ASSIGNED TASK: Please output exactly the lines below, starting at the line that has "camera: 75 degrees left, 20 degrees down" and ending at the line that has "(543, 287) = (328, 165): black teapot -> none", both included; leave out all pictures and include nothing else.

[Object state change records]
-=-=-
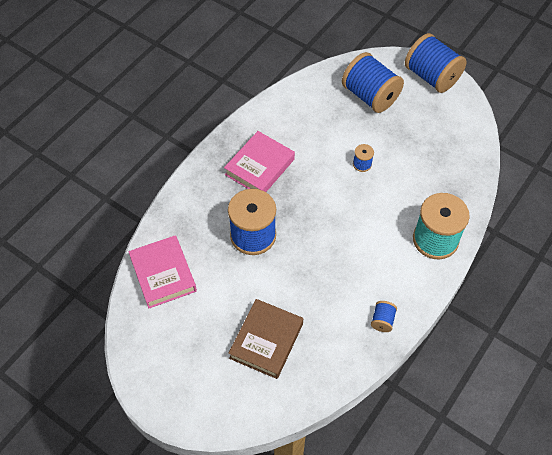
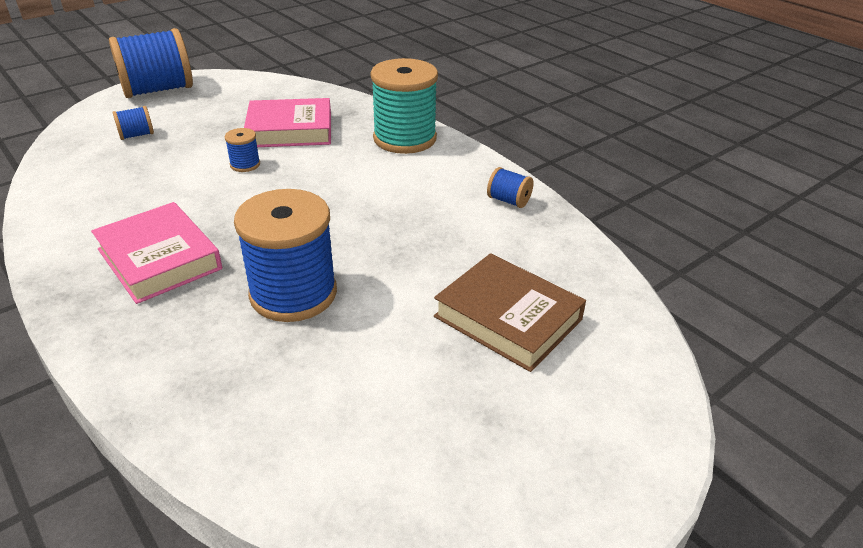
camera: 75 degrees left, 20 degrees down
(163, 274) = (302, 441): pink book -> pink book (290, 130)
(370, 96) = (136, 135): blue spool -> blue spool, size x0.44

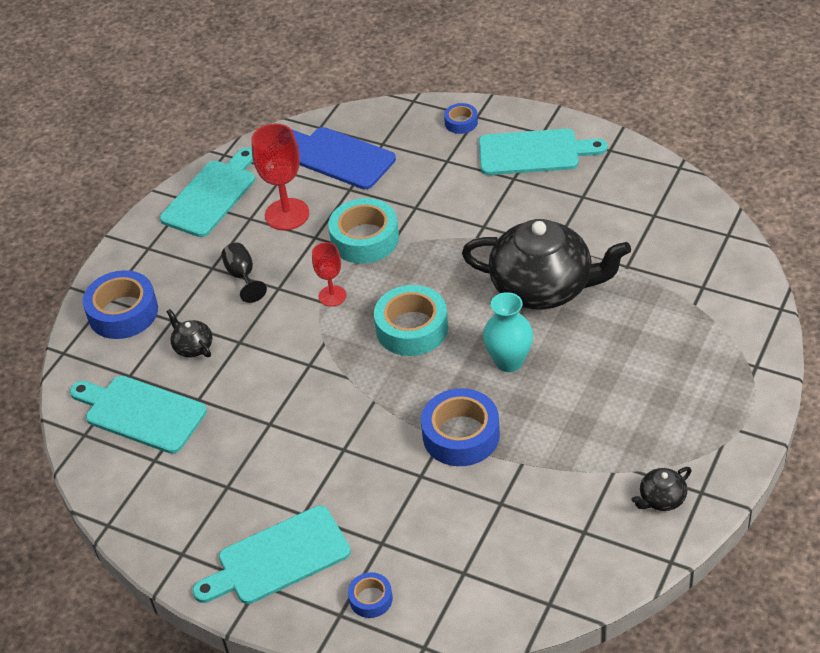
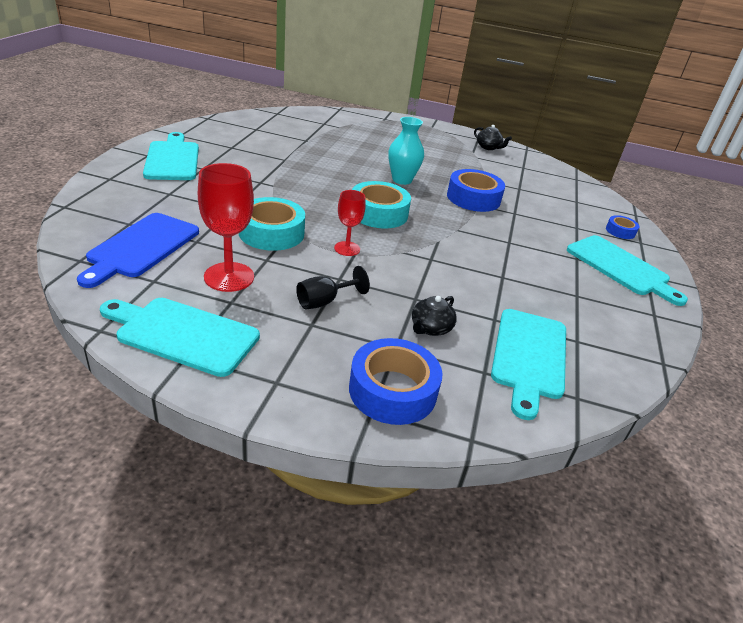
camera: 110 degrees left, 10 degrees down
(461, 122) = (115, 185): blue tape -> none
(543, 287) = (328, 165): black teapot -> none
-=-=-
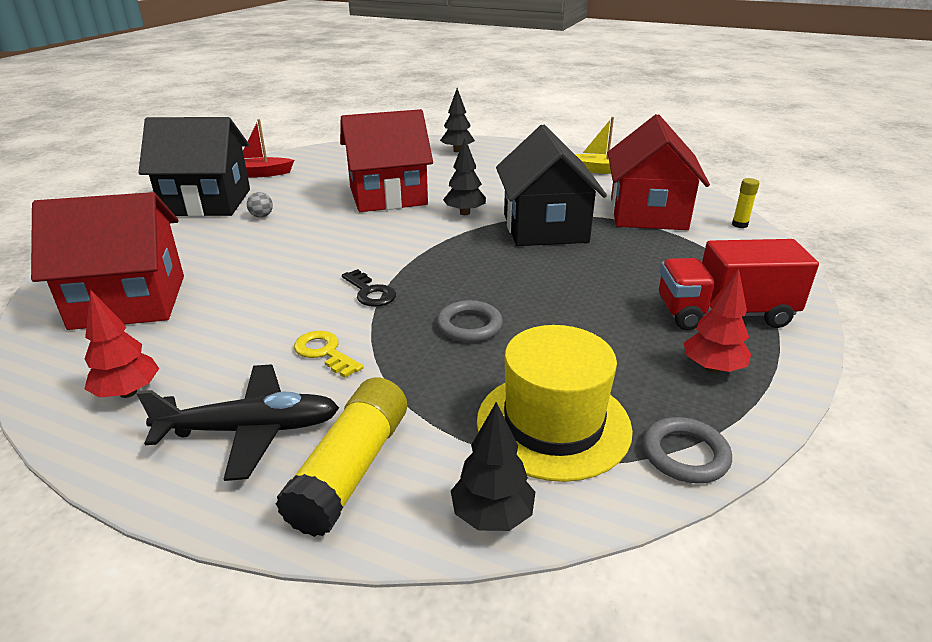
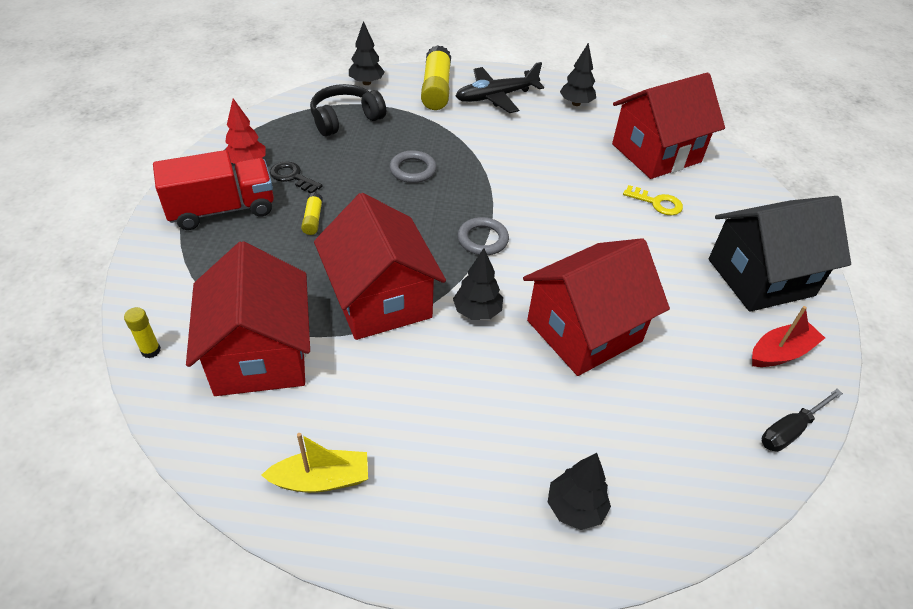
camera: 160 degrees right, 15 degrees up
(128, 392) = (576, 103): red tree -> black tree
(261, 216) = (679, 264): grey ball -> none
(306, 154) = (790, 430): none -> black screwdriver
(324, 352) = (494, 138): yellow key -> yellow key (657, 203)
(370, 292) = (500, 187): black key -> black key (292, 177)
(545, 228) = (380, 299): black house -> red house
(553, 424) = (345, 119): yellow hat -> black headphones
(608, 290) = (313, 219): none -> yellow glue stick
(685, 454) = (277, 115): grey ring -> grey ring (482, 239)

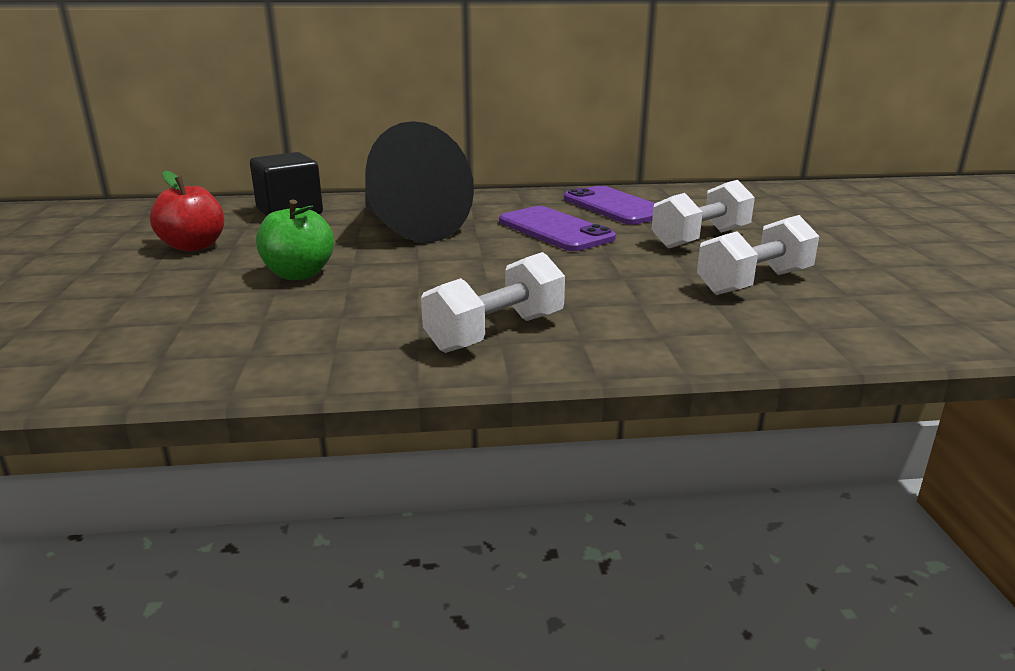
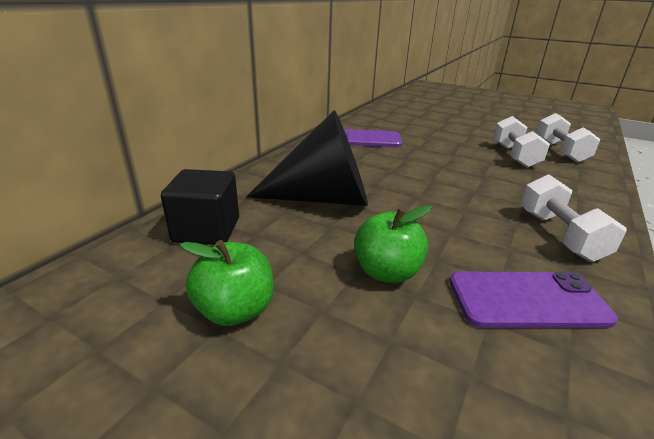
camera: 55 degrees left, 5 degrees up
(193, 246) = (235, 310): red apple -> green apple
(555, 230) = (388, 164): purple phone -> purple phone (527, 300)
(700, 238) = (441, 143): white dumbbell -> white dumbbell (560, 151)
-=-=-
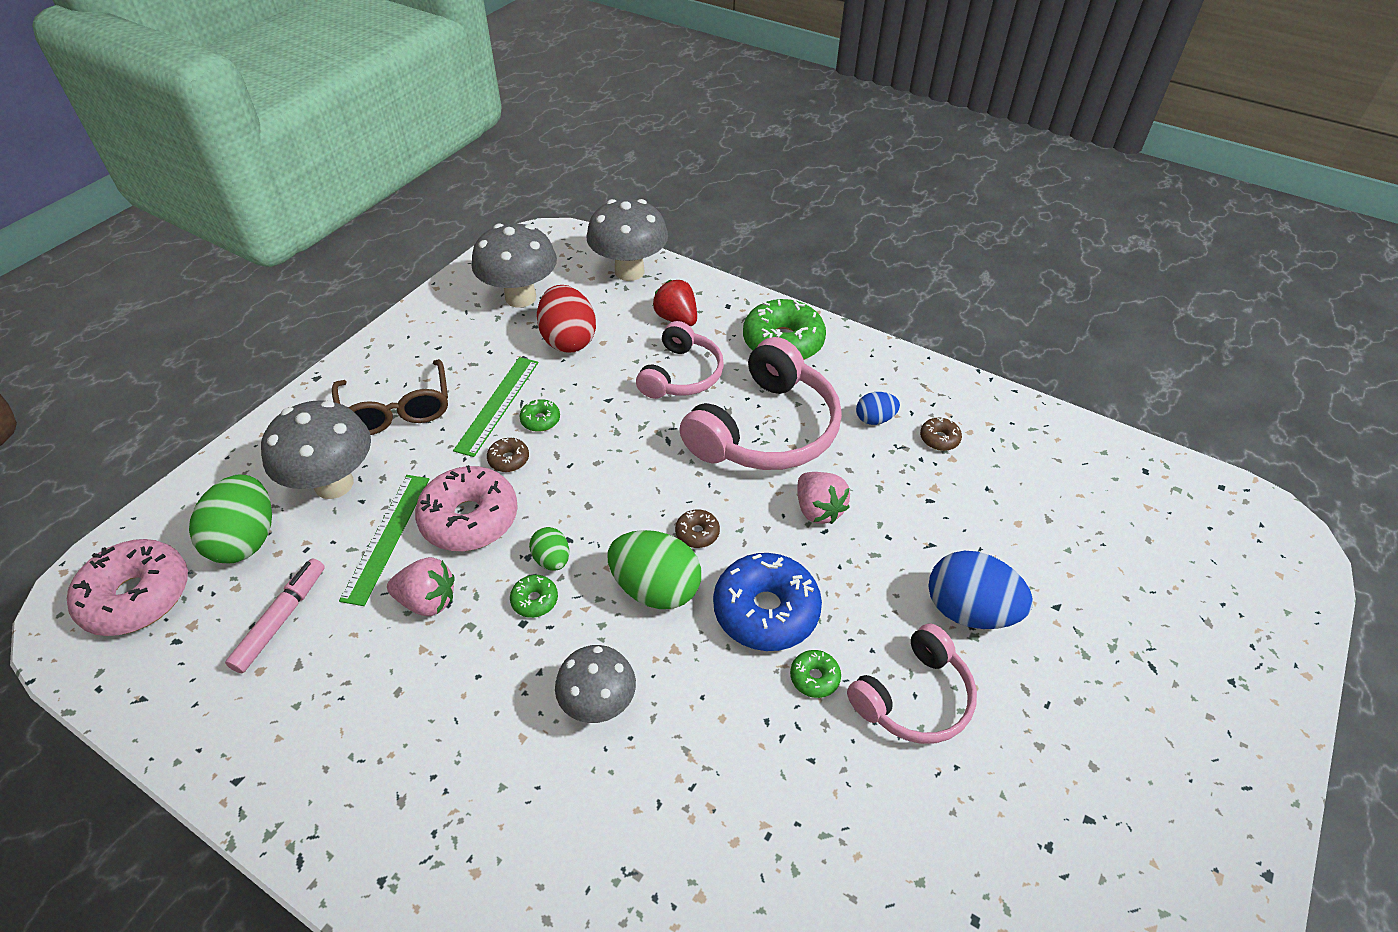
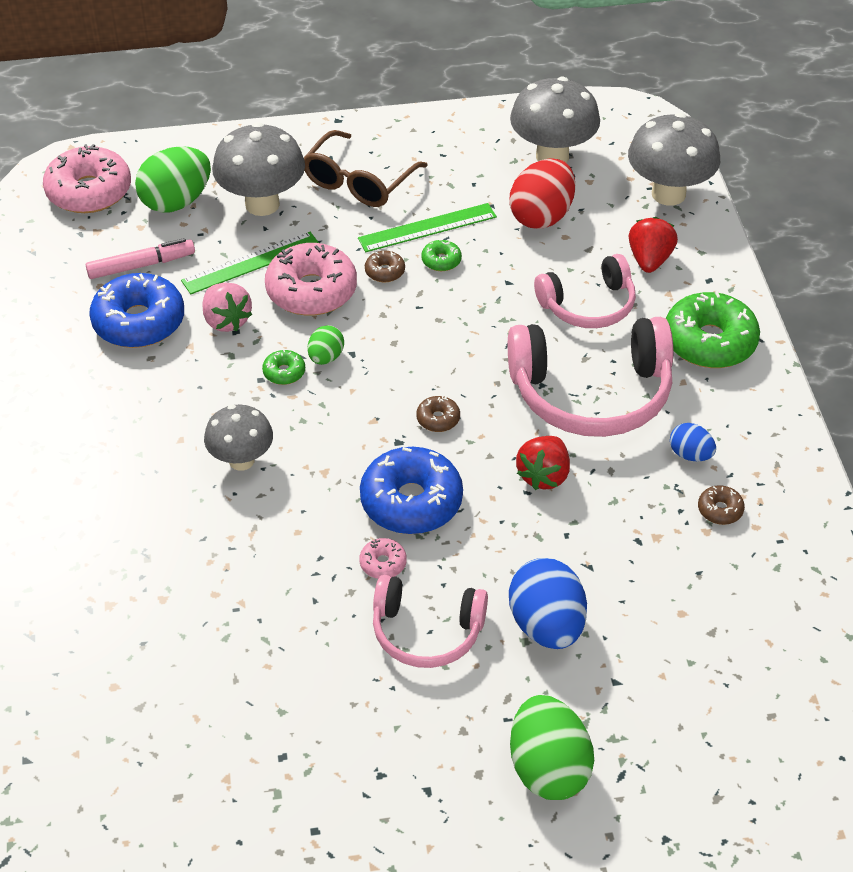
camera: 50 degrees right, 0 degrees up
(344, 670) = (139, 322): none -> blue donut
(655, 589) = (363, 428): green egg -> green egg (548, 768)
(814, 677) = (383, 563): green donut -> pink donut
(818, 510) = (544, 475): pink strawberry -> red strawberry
-=-=-
RESPONSE:
camera: 75 degrees left, 20 degrees down
(163, 274) = (302, 441): pink book -> pink book (290, 130)
(370, 96) = (136, 135): blue spool -> blue spool, size x0.44

camera: 110 degrees left, 10 degrees down
(461, 122) = (115, 185): blue tape -> none
(543, 287) = (328, 165): black teapot -> none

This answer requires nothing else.